WHAT THE TASK ASKS:
Reproduce the listing in its entirety. Do not reproduce the pictures.

SUPPLIED ENTRIES:

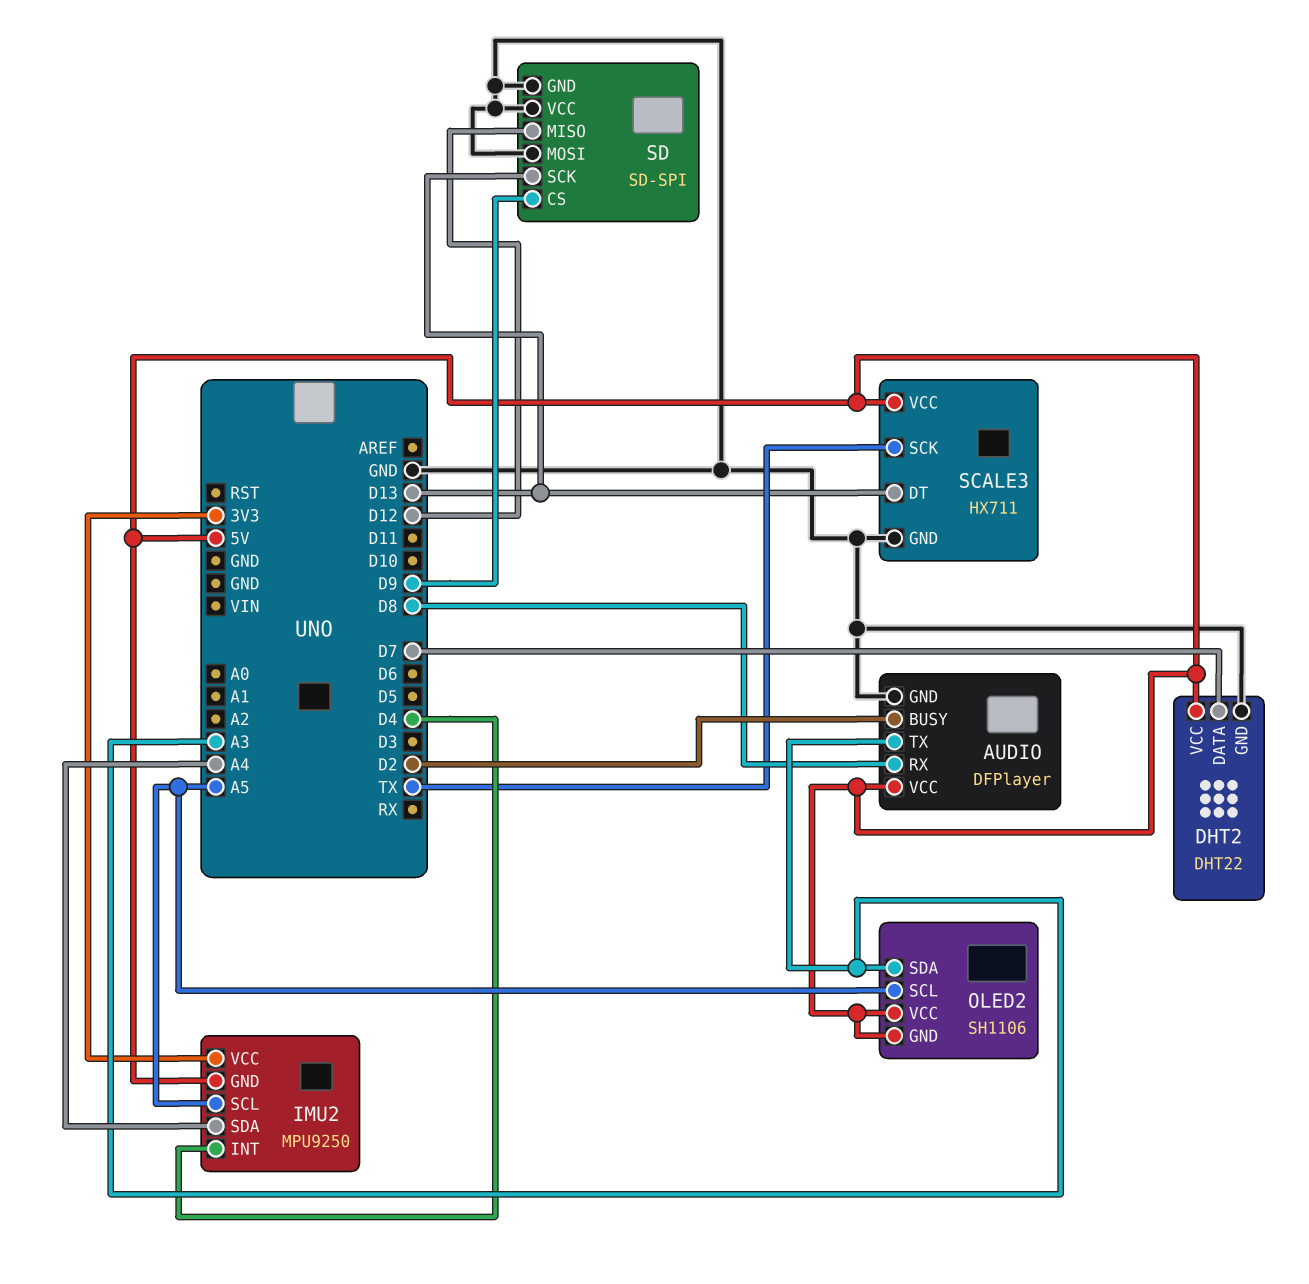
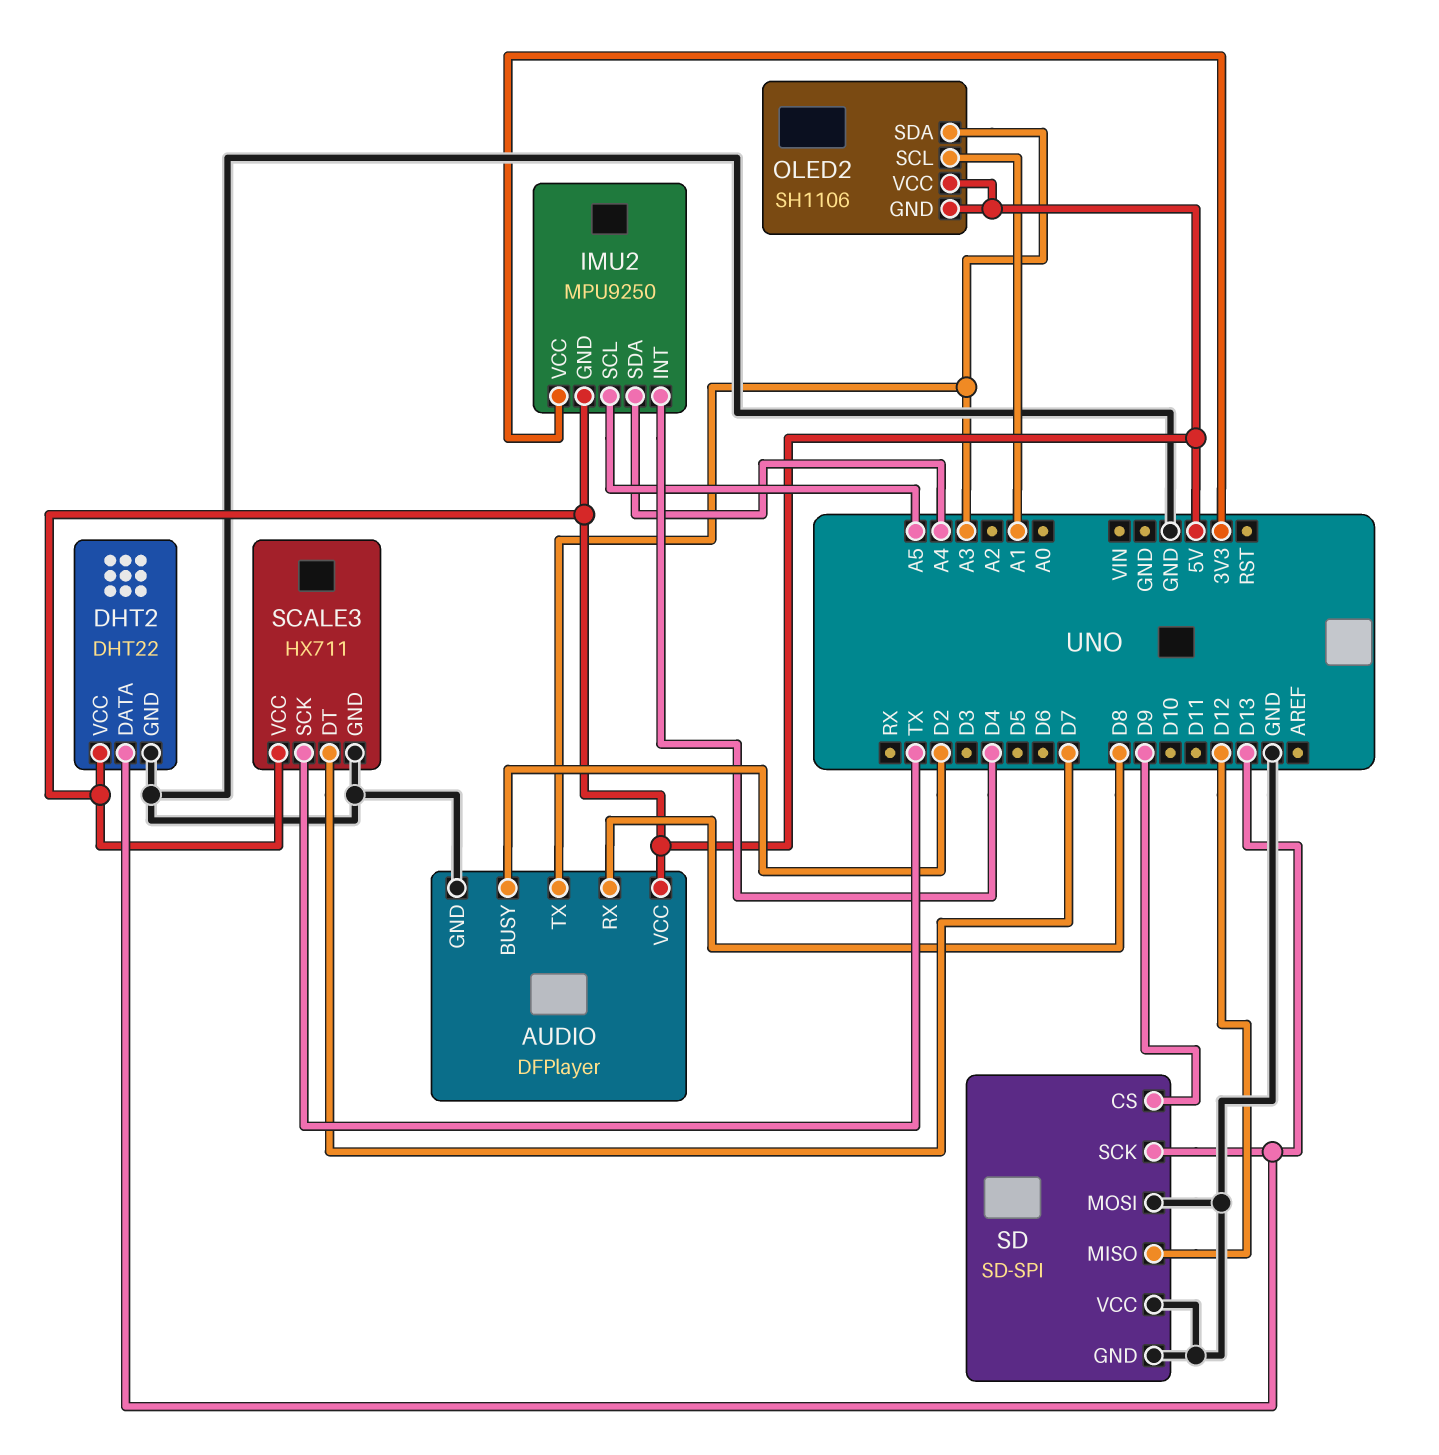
DHT2 pin DATA: D7 -> D13
OLED2 pin SCL: A5 -> A1
SCALE3 pin DT: D13 -> D7

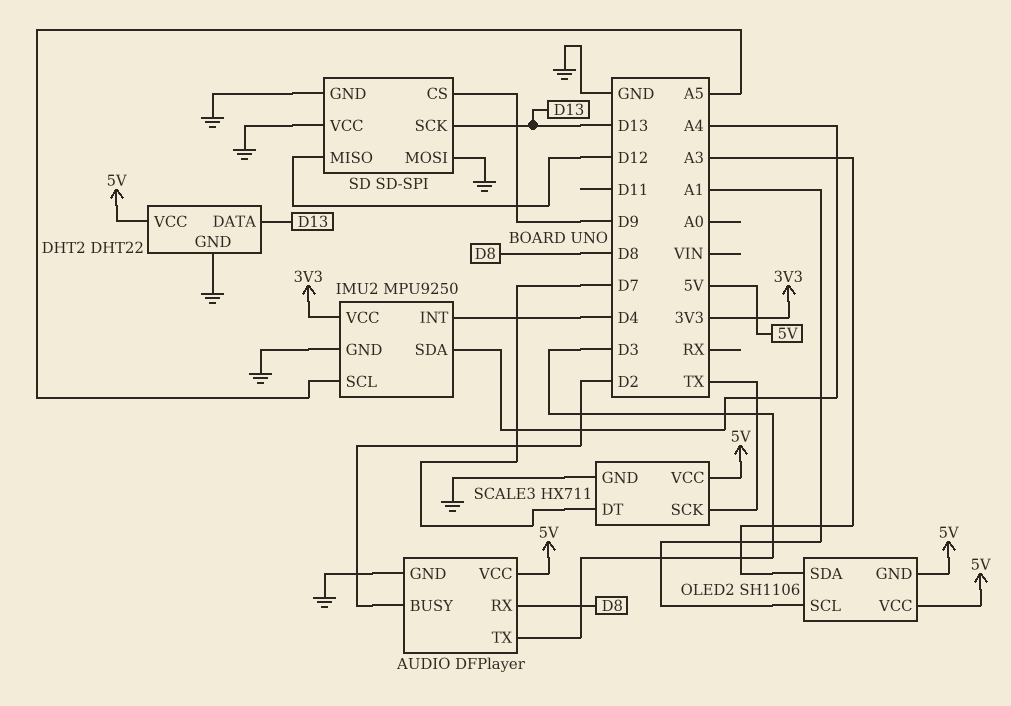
AUDIO pin TX: A3 -> D3
IMU2 pin GND: 5V -> GND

RESPONSE TO THIS EXERCISE:
DHT2 pin DATA: D7 -> D13
OLED2 pin SCL: A5 -> A1
SCALE3 pin DT: D13 -> D7

AUDIO pin TX: A3 -> D3
IMU2 pin GND: 5V -> GND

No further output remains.